→ WORK TO BE COMPLETED
Copy out in full every line below that contains the string "none".

[Begin]

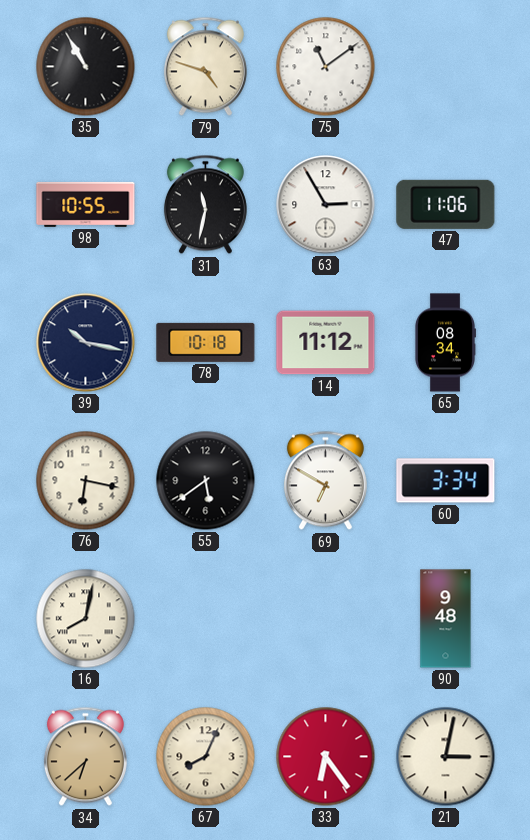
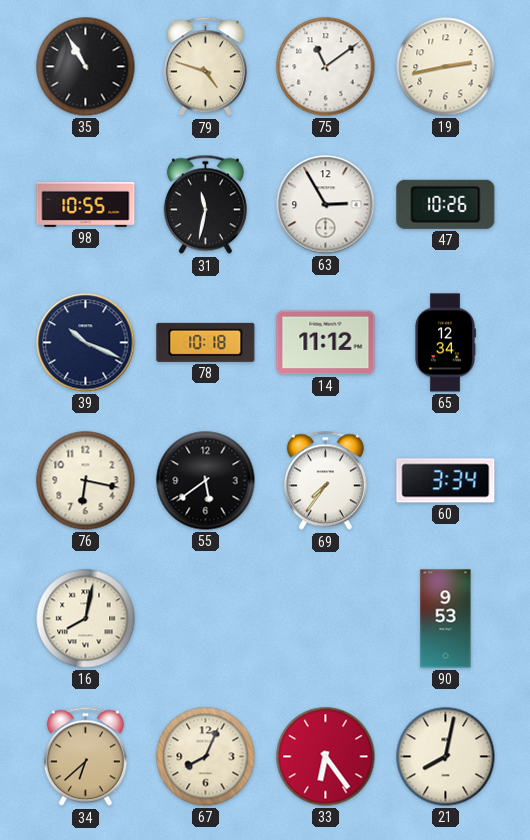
19: none -> 2:43
47: 11:06 -> 10:26
39: 10:17 -> 10:19
65: 08:34 -> 12:34
69: 6:50 -> 7:36
90: 9:48 -> 9:53
21: 3:02 -> 8:02
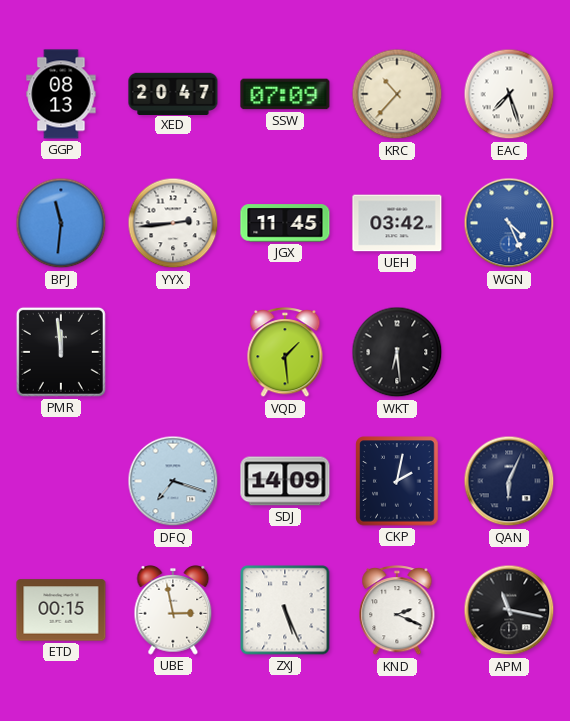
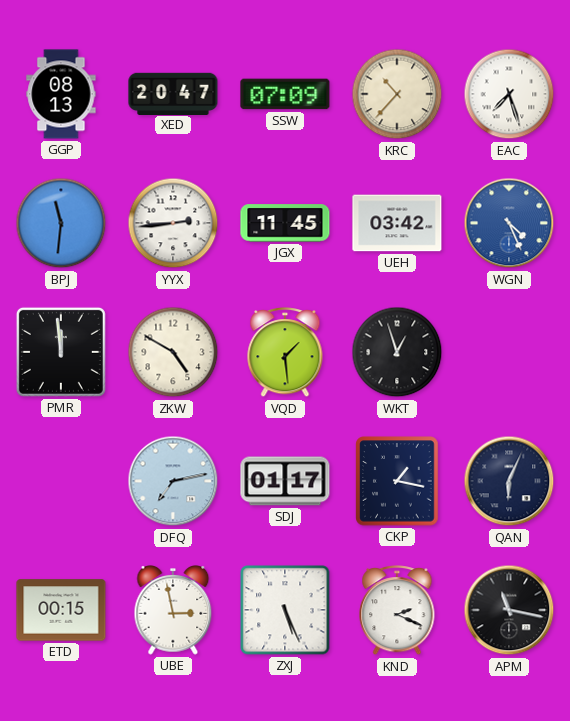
ZKW: none -> 4:50
WKT: 6:29 -> 12:57
DFQ: 7:18 -> 7:13
SDJ: 14:09 -> 01:17
CKP: 2:02 -> 1:17
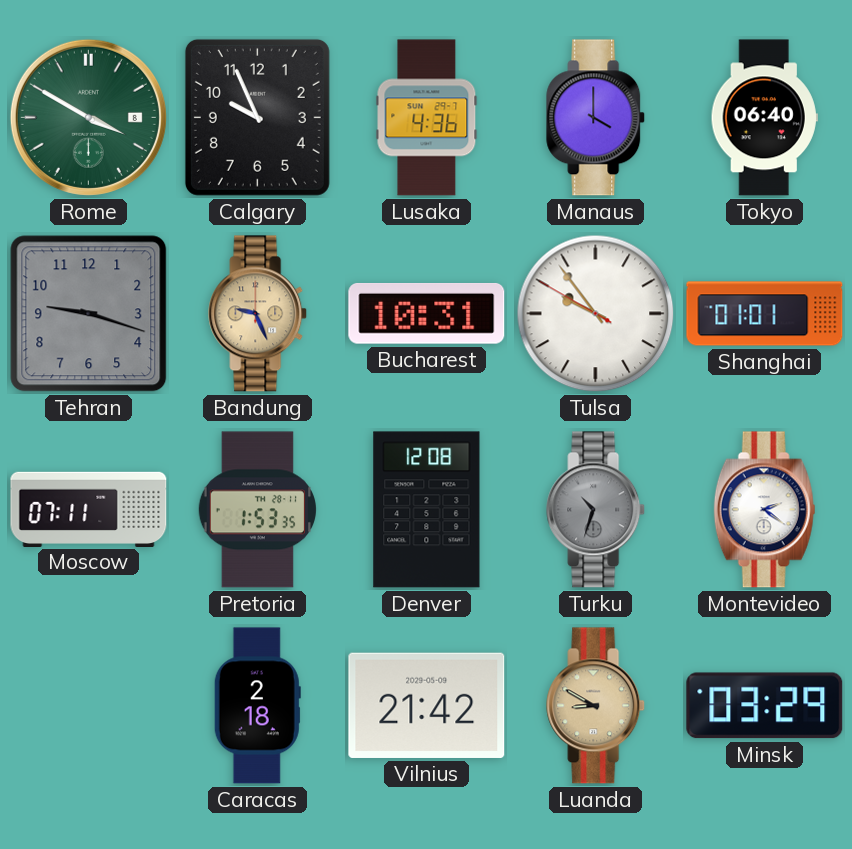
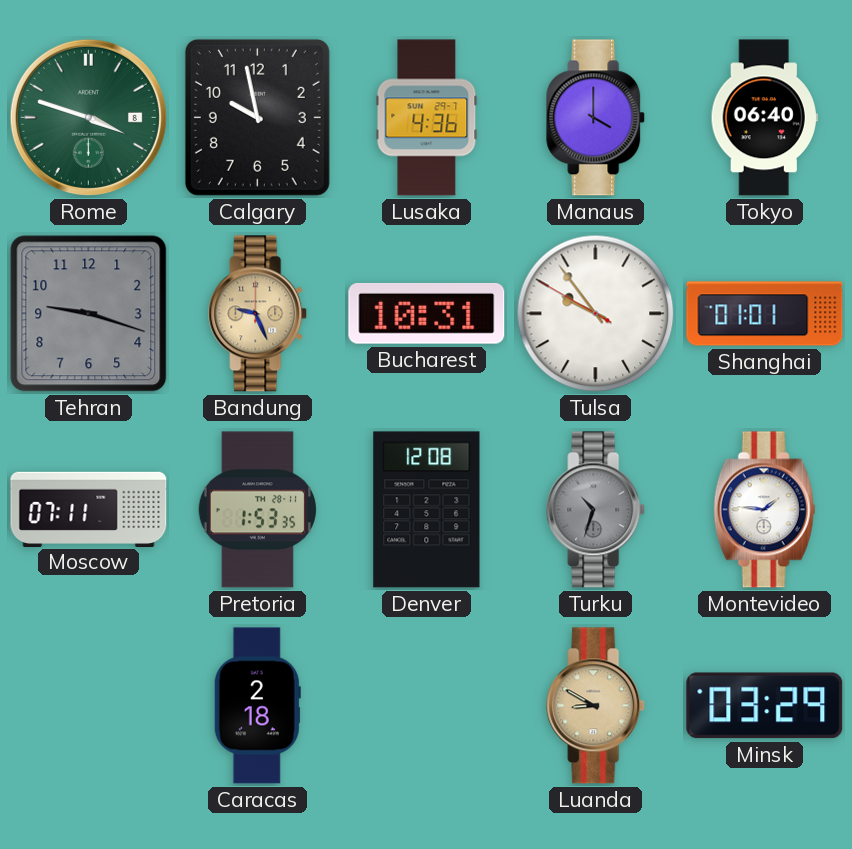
Rome: 3:50 -> 3:48
Calgary: 9:56 -> 9:58
Montevideo: 2:21 -> 1:46
Vilnius: 21:42 -> none
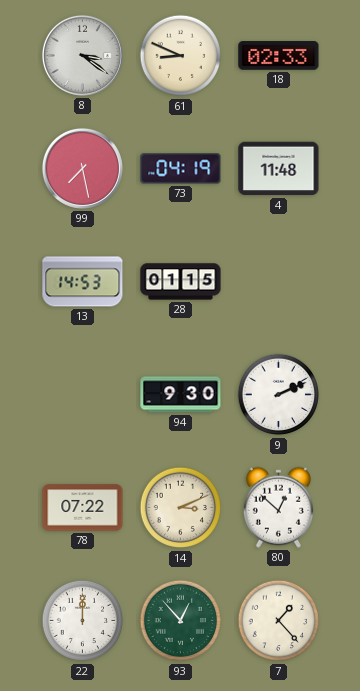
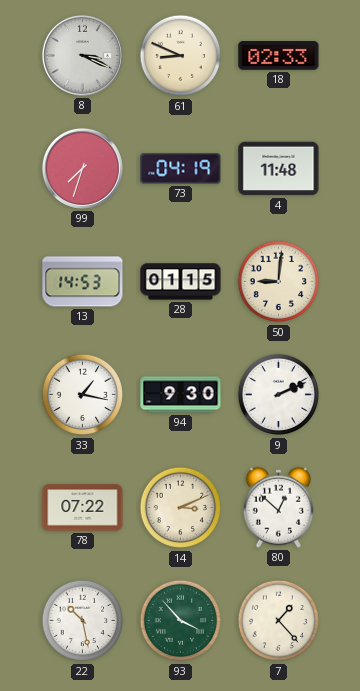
8: 3:21 -> 3:19
99: 7:28 -> 7:33
50: none -> 9:01
33: none -> 1:17
22: 12:00 -> 10:28
93: 12:53 -> 3:53
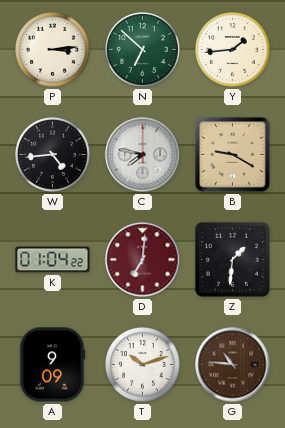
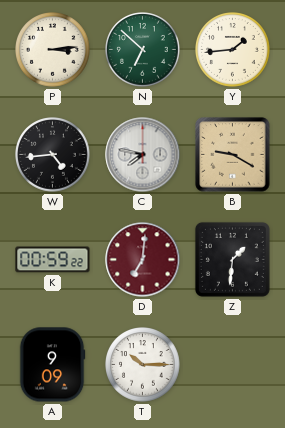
K: 01:04 -> 00:59
T: 10:12 -> 10:15
G: 10:46 -> none
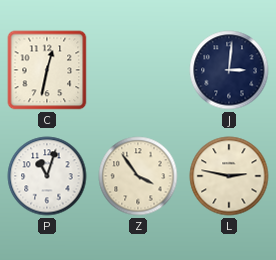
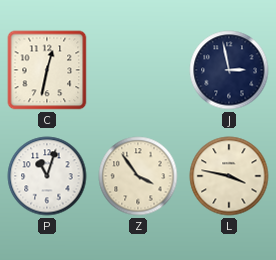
J: 3:01 -> 2:58
L: 2:47 -> 3:47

[End]

→ THE RESPONSE
19: none -> 2:43
ZKW: none -> 4:50
Vilnius: 21:42 -> none
50: none -> 9:01
33: none -> 1:17
G: 10:46 -> none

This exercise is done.